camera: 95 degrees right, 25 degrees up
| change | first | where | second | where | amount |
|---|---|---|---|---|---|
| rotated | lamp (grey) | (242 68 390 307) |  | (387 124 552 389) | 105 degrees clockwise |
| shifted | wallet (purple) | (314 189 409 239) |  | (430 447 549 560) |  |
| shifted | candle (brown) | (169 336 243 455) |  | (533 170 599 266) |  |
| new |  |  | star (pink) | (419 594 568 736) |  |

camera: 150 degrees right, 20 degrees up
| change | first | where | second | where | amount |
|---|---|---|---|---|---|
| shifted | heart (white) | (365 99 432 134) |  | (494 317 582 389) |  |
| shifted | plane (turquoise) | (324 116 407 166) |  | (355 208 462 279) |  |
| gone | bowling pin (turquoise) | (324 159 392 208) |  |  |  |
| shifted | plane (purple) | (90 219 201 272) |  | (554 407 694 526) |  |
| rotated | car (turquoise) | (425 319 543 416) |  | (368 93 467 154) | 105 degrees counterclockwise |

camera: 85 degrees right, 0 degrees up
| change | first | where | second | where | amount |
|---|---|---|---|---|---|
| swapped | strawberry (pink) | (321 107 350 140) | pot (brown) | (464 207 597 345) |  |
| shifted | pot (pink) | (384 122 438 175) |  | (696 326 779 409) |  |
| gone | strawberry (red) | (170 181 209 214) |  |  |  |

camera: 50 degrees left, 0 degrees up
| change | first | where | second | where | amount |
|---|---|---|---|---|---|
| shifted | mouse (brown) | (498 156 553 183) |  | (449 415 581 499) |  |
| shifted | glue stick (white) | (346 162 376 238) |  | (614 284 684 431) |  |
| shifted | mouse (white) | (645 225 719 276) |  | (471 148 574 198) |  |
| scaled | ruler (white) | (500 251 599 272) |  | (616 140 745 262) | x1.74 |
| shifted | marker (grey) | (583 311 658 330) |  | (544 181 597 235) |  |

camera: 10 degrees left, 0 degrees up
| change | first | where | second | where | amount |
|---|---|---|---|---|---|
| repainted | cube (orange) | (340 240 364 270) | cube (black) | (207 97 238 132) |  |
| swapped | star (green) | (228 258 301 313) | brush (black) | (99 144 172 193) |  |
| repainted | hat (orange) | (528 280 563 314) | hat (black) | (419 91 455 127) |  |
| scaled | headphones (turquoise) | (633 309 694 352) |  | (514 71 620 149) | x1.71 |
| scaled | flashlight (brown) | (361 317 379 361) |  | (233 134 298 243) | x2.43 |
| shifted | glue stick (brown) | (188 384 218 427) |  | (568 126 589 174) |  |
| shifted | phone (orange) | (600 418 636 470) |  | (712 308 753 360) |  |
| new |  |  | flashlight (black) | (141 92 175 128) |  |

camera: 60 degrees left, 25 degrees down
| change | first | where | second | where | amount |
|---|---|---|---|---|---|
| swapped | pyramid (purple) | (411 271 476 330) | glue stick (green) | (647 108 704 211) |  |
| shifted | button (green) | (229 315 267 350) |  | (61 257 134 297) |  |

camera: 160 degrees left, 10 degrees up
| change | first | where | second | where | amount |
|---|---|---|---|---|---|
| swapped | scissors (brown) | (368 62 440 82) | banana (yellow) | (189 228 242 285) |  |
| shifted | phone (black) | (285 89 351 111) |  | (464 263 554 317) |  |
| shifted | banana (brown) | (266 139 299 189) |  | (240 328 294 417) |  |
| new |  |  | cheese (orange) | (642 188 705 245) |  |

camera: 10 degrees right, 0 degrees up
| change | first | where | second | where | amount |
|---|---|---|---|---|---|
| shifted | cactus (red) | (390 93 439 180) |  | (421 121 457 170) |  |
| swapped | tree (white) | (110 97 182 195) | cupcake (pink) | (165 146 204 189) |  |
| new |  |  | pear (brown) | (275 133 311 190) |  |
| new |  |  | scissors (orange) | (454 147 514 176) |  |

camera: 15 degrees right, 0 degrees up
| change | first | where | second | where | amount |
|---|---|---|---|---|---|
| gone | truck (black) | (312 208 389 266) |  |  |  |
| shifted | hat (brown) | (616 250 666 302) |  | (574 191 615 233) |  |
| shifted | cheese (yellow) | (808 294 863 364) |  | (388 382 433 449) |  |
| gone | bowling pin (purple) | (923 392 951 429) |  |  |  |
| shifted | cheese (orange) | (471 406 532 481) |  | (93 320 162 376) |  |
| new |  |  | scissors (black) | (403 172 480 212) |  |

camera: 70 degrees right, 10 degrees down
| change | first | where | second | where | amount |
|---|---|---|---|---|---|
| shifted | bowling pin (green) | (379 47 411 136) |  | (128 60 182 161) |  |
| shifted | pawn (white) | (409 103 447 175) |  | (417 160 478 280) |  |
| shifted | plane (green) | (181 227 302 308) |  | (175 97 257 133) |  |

_ _ _ _

| What to do |
Exactly as given, repeat every record above.

| Expected output |
camera: 95 degrees right, 25 degrees up
| change | first | where | second | where | amount |
|---|---|---|---|---|---|
| rotated | lamp (grey) | (242 68 390 307) |  | (387 124 552 389) | 105 degrees clockwise |
| shifted | wallet (purple) | (314 189 409 239) |  | (430 447 549 560) |  |
| shifted | candle (brown) | (169 336 243 455) |  | (533 170 599 266) |  |
| new |  |  | star (pink) | (419 594 568 736) |  |

camera: 150 degrees right, 20 degrees up
| change | first | where | second | where | amount |
|---|---|---|---|---|---|
| shifted | heart (white) | (365 99 432 134) |  | (494 317 582 389) |  |
| shifted | plane (turquoise) | (324 116 407 166) |  | (355 208 462 279) |  |
| gone | bowling pin (turquoise) | (324 159 392 208) |  |  |  |
| shifted | plane (purple) | (90 219 201 272) |  | (554 407 694 526) |  |
| rotated | car (turquoise) | (425 319 543 416) |  | (368 93 467 154) | 105 degrees counterclockwise |

camera: 85 degrees right, 0 degrees up
| change | first | where | second | where | amount |
|---|---|---|---|---|---|
| swapped | strawberry (pink) | (321 107 350 140) | pot (brown) | (464 207 597 345) |  |
| shifted | pot (pink) | (384 122 438 175) |  | (696 326 779 409) |  |
| gone | strawberry (red) | (170 181 209 214) |  |  |  |

camera: 50 degrees left, 0 degrees up
| change | first | where | second | where | amount |
|---|---|---|---|---|---|
| shifted | mouse (brown) | (498 156 553 183) |  | (449 415 581 499) |  |
| shifted | glue stick (white) | (346 162 376 238) |  | (614 284 684 431) |  |
| shifted | mouse (white) | (645 225 719 276) |  | (471 148 574 198) |  |
| scaled | ruler (white) | (500 251 599 272) |  | (616 140 745 262) | x1.74 |
| shifted | marker (grey) | (583 311 658 330) |  | (544 181 597 235) |  |

camera: 10 degrees left, 0 degrees up
| change | first | where | second | where | amount |
|---|---|---|---|---|---|
| repainted | cube (orange) | (340 240 364 270) | cube (black) | (207 97 238 132) |  |
| swapped | star (green) | (228 258 301 313) | brush (black) | (99 144 172 193) |  |
| repainted | hat (orange) | (528 280 563 314) | hat (black) | (419 91 455 127) |  |
| scaled | headphones (turquoise) | (633 309 694 352) |  | (514 71 620 149) | x1.71 |
| scaled | flashlight (brown) | (361 317 379 361) |  | (233 134 298 243) | x2.43 |
| shifted | glue stick (brown) | (188 384 218 427) |  | (568 126 589 174) |  |
| shifted | phone (orange) | (600 418 636 470) |  | (712 308 753 360) |  |
| new |  |  | flashlight (black) | (141 92 175 128) |  |

camera: 60 degrees left, 25 degrees down
| change | first | where | second | where | amount |
|---|---|---|---|---|---|
| swapped | pyramid (purple) | (411 271 476 330) | glue stick (green) | (647 108 704 211) |  |
| shifted | button (green) | (229 315 267 350) |  | (61 257 134 297) |  |

camera: 160 degrees left, 10 degrees up
| change | first | where | second | where | amount |
|---|---|---|---|---|---|
| swapped | scissors (brown) | (368 62 440 82) | banana (yellow) | (189 228 242 285) |  |
| shifted | phone (black) | (285 89 351 111) |  | (464 263 554 317) |  |
| shifted | banana (brown) | (266 139 299 189) |  | (240 328 294 417) |  |
| new |  |  | cheese (orange) | (642 188 705 245) |  |

camera: 10 degrees right, 0 degrees up
| change | first | where | second | where | amount |
|---|---|---|---|---|---|
| shifted | cactus (red) | (390 93 439 180) |  | (421 121 457 170) |  |
| swapped | tree (white) | (110 97 182 195) | cupcake (pink) | (165 146 204 189) |  |
| new |  |  | pear (brown) | (275 133 311 190) |  |
| new |  |  | scissors (orange) | (454 147 514 176) |  |

camera: 15 degrees right, 0 degrees up
| change | first | where | second | where | amount |
|---|---|---|---|---|---|
| gone | truck (black) | (312 208 389 266) |  |  |  |
| shifted | hat (brown) | (616 250 666 302) |  | (574 191 615 233) |  |
| shifted | cheese (yellow) | (808 294 863 364) |  | (388 382 433 449) |  |
| gone | bowling pin (purple) | (923 392 951 429) |  |  |  |
| shifted | cheese (orange) | (471 406 532 481) |  | (93 320 162 376) |  |
| new |  |  | scissors (black) | (403 172 480 212) |  |

camera: 70 degrees right, 10 degrees down
| change | first | where | second | where | amount |
|---|---|---|---|---|---|
| shifted | bowling pin (green) | (379 47 411 136) |  | (128 60 182 161) |  |
| shifted | pawn (white) | (409 103 447 175) |  | (417 160 478 280) |  |
| shifted | plane (green) | (181 227 302 308) |  | (175 97 257 133) |  |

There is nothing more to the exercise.